== Work request ==
Transcribe exactly the line containing "bouteille/noir <370 175>" and every line after it, through the end of the records below.

------ Material to process

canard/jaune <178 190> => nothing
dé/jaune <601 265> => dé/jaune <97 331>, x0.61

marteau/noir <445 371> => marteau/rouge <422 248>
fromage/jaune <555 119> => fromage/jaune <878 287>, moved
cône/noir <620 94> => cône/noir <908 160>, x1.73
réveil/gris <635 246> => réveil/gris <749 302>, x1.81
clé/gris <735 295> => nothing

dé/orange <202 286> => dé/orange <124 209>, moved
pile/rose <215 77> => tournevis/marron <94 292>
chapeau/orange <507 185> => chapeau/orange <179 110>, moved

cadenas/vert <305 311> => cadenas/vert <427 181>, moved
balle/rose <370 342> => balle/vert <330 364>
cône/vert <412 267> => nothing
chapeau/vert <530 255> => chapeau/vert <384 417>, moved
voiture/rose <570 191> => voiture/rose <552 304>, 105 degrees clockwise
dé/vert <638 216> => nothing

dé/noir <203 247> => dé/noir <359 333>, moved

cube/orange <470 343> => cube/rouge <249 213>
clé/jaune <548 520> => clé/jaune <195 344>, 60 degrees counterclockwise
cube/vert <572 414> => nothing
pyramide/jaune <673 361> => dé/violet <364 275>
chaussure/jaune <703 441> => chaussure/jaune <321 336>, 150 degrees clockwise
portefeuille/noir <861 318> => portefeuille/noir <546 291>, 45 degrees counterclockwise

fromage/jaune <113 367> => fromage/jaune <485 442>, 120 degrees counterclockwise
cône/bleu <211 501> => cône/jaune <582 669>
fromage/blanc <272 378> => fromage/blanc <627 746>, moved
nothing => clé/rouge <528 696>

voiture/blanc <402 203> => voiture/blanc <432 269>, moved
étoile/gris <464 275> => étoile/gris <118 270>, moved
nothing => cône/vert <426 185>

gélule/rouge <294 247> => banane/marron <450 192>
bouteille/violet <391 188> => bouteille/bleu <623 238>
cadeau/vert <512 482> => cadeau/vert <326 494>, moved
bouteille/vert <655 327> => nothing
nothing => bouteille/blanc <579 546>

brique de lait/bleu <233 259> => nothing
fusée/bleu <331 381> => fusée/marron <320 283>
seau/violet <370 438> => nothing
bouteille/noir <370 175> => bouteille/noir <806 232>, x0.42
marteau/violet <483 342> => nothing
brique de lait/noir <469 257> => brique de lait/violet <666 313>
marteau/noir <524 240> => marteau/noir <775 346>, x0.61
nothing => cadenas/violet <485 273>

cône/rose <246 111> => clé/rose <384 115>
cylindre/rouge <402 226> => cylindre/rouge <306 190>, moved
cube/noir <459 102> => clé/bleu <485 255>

------------

== Task result ==
bouteille/noir <370 175> => bouteille/noir <806 232>, x0.42
marteau/violet <483 342> => nothing
brique de lait/noir <469 257> => brique de lait/violet <666 313>
marteau/noir <524 240> => marteau/noir <775 346>, x0.61
nothing => cadenas/violet <485 273>

cône/rose <246 111> => clé/rose <384 115>
cylindre/rouge <402 226> => cylindre/rouge <306 190>, moved
cube/noir <459 102> => clé/bleu <485 255>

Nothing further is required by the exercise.